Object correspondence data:

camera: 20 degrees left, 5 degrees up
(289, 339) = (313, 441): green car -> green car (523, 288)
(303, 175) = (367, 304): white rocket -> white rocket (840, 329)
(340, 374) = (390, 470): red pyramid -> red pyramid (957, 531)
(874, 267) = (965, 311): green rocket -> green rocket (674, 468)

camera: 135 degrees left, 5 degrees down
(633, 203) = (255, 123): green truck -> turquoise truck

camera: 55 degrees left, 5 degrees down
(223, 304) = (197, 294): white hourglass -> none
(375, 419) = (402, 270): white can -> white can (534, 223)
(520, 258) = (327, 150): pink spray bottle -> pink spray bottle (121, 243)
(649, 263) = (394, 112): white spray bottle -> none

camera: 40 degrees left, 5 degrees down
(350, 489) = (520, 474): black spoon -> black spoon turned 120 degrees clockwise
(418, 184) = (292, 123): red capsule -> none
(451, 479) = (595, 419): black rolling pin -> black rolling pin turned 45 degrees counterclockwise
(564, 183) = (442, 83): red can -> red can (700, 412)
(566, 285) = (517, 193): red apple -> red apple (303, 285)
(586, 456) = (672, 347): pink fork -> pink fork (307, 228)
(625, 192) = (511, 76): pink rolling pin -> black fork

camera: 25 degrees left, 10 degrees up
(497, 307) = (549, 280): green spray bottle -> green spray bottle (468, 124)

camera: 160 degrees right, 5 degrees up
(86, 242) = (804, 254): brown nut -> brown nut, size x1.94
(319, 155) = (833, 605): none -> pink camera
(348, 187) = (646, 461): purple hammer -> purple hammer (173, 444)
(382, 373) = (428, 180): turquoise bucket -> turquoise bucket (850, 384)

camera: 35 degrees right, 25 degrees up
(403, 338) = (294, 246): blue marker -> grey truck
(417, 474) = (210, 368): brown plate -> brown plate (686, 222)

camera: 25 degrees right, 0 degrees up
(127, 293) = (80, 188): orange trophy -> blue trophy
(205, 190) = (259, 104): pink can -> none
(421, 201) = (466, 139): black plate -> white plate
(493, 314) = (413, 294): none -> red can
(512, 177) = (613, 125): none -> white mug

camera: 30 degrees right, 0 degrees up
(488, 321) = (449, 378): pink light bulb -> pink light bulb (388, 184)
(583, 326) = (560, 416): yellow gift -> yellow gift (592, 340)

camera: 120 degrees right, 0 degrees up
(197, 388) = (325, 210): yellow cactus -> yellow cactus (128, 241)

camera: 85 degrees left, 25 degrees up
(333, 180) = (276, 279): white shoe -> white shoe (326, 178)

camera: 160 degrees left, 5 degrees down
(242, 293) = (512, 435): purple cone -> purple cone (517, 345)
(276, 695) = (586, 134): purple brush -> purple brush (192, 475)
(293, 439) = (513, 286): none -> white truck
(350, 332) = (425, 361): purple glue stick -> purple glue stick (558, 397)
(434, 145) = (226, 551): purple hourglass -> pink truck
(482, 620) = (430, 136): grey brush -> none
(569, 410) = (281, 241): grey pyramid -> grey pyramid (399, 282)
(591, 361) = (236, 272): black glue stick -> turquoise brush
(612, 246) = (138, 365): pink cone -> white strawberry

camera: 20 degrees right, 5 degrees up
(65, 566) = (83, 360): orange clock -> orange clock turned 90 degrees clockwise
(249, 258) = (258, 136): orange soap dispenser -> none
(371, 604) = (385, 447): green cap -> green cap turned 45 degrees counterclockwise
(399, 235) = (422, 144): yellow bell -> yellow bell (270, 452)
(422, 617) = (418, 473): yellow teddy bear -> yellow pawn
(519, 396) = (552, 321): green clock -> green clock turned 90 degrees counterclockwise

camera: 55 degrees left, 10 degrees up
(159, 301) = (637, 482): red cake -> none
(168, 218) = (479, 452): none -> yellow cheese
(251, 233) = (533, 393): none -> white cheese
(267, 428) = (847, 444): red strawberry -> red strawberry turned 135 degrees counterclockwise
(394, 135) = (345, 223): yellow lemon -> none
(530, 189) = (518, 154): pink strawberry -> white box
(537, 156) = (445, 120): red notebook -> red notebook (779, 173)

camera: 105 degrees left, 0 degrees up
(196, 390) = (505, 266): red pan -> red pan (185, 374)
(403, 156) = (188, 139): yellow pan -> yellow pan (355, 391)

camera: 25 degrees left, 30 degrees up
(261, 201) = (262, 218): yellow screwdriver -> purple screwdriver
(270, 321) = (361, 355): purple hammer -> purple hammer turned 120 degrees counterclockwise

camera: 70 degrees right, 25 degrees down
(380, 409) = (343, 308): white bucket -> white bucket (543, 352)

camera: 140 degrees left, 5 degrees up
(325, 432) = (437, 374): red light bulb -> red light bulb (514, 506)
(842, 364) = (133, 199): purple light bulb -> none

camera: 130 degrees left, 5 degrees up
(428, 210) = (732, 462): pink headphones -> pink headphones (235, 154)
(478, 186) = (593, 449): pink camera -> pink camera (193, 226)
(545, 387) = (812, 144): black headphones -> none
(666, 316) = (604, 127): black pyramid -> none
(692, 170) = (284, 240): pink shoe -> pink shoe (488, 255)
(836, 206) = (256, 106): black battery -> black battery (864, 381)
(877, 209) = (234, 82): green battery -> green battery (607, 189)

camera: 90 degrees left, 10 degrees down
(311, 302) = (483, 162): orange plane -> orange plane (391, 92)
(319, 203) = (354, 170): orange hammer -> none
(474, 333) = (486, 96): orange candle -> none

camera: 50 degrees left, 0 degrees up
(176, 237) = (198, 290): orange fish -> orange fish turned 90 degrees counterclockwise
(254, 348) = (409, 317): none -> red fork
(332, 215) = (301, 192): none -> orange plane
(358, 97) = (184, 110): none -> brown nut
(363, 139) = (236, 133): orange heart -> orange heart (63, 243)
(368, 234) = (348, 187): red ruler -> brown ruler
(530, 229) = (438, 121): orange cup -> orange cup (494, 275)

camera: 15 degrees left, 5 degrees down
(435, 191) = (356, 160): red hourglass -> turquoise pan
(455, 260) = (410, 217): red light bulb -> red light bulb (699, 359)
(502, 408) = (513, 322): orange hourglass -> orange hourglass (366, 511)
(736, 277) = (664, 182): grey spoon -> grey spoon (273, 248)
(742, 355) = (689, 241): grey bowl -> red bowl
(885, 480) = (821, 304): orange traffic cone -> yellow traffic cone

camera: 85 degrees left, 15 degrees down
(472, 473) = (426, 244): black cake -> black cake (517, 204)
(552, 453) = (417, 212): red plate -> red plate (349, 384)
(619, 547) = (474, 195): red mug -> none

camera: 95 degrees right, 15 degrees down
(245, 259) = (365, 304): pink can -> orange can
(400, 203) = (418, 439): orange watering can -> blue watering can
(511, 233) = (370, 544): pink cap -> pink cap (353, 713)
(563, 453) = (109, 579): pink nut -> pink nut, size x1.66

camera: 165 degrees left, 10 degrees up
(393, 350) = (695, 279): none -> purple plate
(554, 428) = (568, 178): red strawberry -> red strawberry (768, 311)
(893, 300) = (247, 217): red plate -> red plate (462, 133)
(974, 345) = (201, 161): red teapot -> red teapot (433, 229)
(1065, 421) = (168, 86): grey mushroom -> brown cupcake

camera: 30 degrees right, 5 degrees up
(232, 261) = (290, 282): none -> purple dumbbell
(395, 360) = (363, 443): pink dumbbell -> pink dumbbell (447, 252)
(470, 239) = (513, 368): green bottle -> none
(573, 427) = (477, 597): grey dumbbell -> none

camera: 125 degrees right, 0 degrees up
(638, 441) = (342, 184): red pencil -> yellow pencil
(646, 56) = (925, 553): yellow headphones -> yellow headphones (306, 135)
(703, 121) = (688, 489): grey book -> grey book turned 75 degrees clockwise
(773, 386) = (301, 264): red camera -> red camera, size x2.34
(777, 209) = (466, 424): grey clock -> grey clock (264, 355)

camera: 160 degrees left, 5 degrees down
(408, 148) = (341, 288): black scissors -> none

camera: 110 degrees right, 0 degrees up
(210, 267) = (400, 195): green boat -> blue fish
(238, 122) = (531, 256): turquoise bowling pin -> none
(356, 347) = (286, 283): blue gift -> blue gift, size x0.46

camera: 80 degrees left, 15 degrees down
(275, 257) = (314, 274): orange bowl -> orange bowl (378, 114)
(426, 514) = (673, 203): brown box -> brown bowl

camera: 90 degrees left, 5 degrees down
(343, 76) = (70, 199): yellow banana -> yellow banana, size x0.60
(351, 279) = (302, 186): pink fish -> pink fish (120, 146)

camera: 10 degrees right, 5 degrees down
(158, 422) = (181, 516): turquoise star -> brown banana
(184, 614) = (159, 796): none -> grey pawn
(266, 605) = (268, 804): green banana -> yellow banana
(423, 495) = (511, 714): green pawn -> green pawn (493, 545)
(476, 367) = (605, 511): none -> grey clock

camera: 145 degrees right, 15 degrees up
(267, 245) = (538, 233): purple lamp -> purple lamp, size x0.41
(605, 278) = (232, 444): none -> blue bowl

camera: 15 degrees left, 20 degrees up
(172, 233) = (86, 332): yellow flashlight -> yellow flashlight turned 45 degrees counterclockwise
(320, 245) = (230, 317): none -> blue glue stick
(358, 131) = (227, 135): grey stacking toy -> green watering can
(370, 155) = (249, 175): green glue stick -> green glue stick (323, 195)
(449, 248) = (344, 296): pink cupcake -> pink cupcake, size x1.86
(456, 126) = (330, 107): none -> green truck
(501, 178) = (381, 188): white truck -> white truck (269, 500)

#### [What you have to do]
Among the records above, find the lines where the word "bucket" appears and copy them.

#### [Response for this exercise]
(382, 373) = (428, 180): turquoise bucket -> turquoise bucket (850, 384)
(380, 409) = (343, 308): white bucket -> white bucket (543, 352)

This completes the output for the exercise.